### TASK REQUIREMENTS
The data below should be restated word for word, with every picture omitted.

Start of EXERCISE DATA

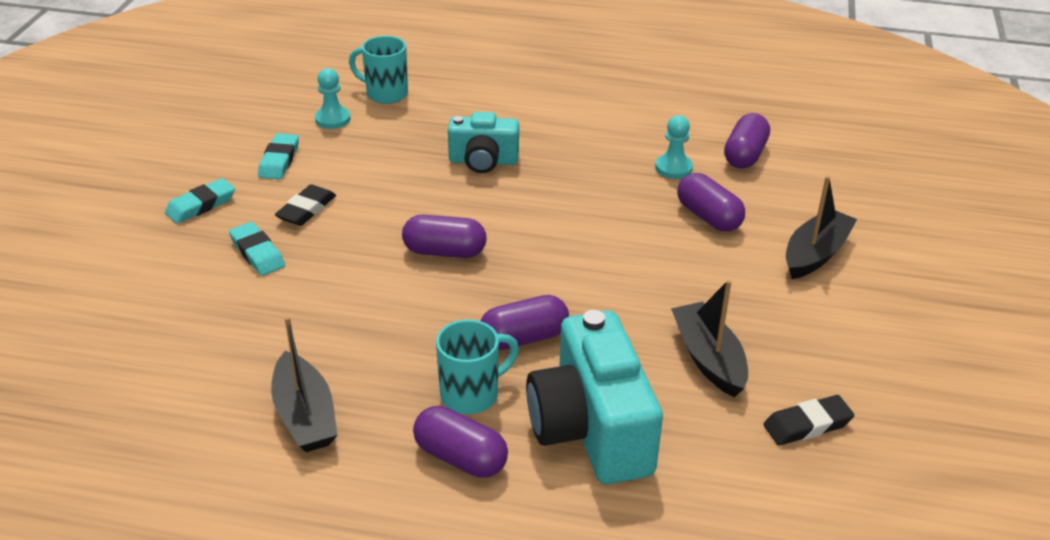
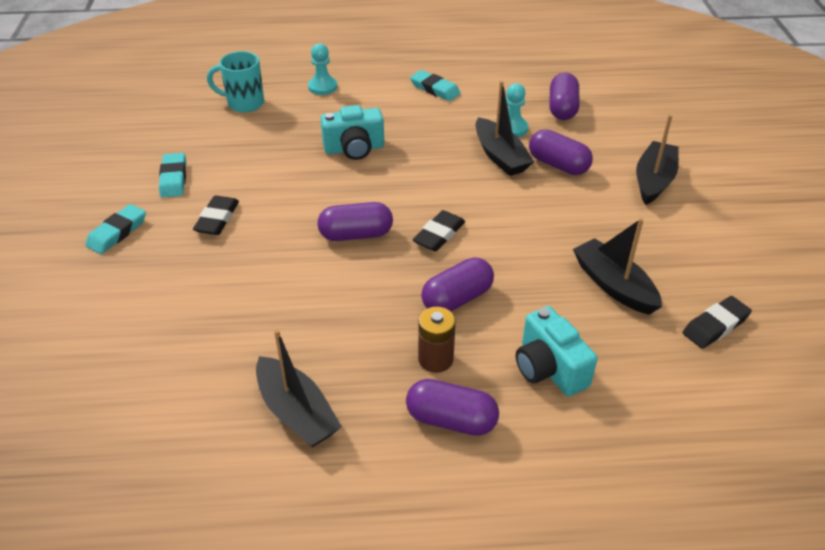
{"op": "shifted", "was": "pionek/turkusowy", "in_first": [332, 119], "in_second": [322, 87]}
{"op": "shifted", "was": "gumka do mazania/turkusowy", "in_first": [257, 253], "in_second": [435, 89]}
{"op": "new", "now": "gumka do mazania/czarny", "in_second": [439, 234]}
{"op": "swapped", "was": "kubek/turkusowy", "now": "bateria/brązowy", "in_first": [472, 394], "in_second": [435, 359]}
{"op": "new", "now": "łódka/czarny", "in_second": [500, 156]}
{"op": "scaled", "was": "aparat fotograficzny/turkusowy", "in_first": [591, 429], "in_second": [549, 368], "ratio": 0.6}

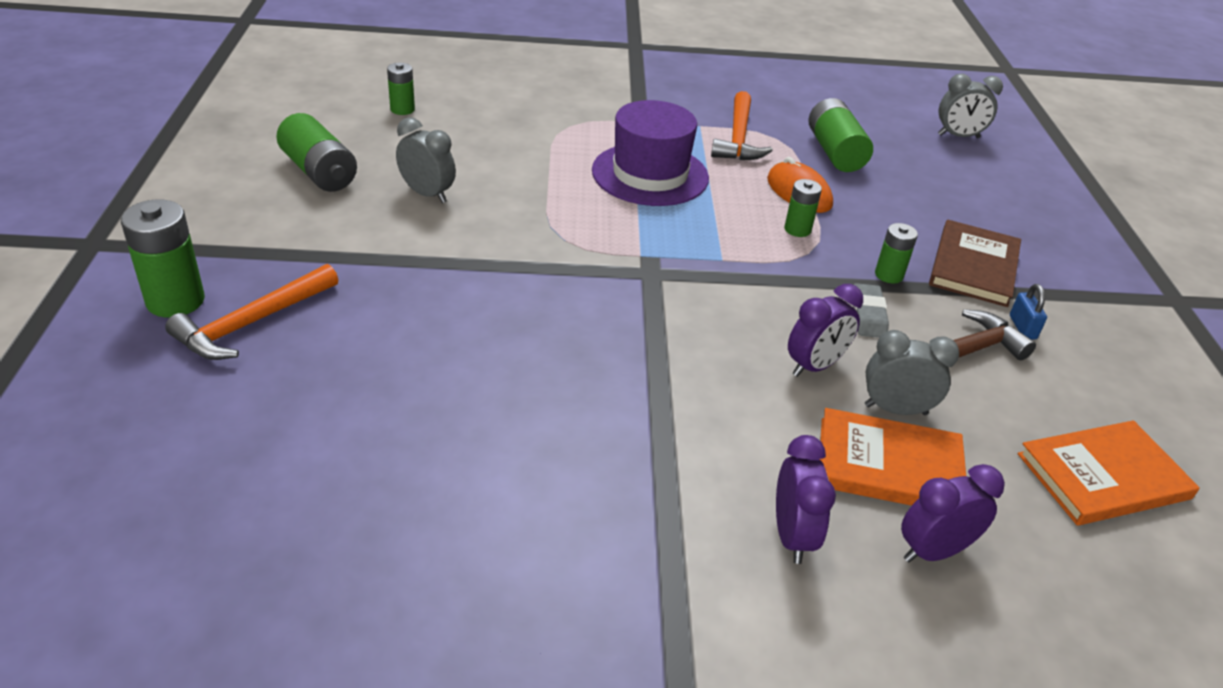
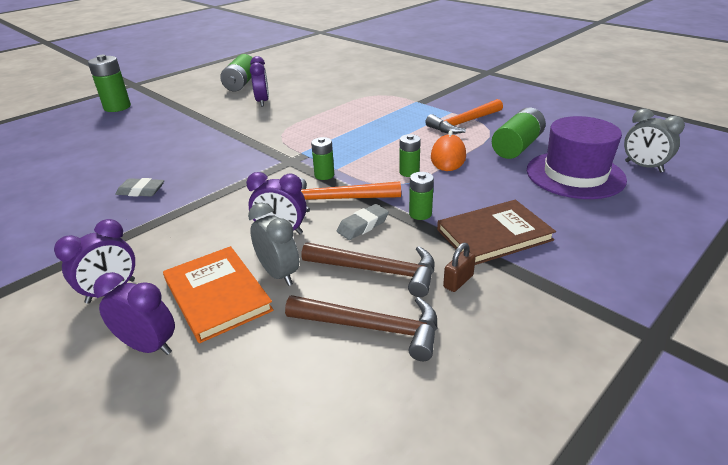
{"op": "new", "now": "gumka do mazania/szary", "in_second": [141, 191]}
{"op": "repainted", "was": "budzik/szary", "now": "budzik/fioletowy", "in_first": [427, 194], "in_second": [262, 102]}
{"op": "new", "now": "młotek/brązowy", "in_second": [372, 328]}
{"op": "shifted", "was": "młotek/pomarańczowy", "in_first": [252, 323], "in_second": [337, 199]}
{"op": "shifted", "was": "bateria/zielony", "in_first": [402, 109], "in_second": [324, 175]}
{"op": "repainted", "was": "kłódka/niebieski", "now": "kłódka/brązowy", "in_first": [1022, 327], "in_second": [458, 281]}
{"op": "shifted", "was": "kapelusz/fioletowy", "in_first": [650, 174], "in_second": [575, 175]}
{"op": "gone", "was": "książka/pomarańczowy", "in_first": [1103, 476]}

End of EXERCISE DATA

### RESULT FOR THIS TASK
{"op": "shifted", "was": "pionek/turkusowy", "in_first": [332, 119], "in_second": [322, 87]}
{"op": "shifted", "was": "gumka do mazania/turkusowy", "in_first": [257, 253], "in_second": [435, 89]}
{"op": "new", "now": "gumka do mazania/czarny", "in_second": [439, 234]}
{"op": "swapped", "was": "kubek/turkusowy", "now": "bateria/brązowy", "in_first": [472, 394], "in_second": [435, 359]}
{"op": "new", "now": "łódka/czarny", "in_second": [500, 156]}
{"op": "scaled", "was": "aparat fotograficzny/turkusowy", "in_first": [591, 429], "in_second": [549, 368], "ratio": 0.6}

{"op": "new", "now": "gumka do mazania/szary", "in_second": [141, 191]}
{"op": "repainted", "was": "budzik/szary", "now": "budzik/fioletowy", "in_first": [427, 194], "in_second": [262, 102]}
{"op": "new", "now": "młotek/brązowy", "in_second": [372, 328]}
{"op": "shifted", "was": "młotek/pomarańczowy", "in_first": [252, 323], "in_second": [337, 199]}
{"op": "shifted", "was": "bateria/zielony", "in_first": [402, 109], "in_second": [324, 175]}
{"op": "repainted", "was": "kłódka/niebieski", "now": "kłódka/brązowy", "in_first": [1022, 327], "in_second": [458, 281]}
{"op": "shifted", "was": "kapelusz/fioletowy", "in_first": [650, 174], "in_second": [575, 175]}
{"op": "gone", "was": "książka/pomarańczowy", "in_first": [1103, 476]}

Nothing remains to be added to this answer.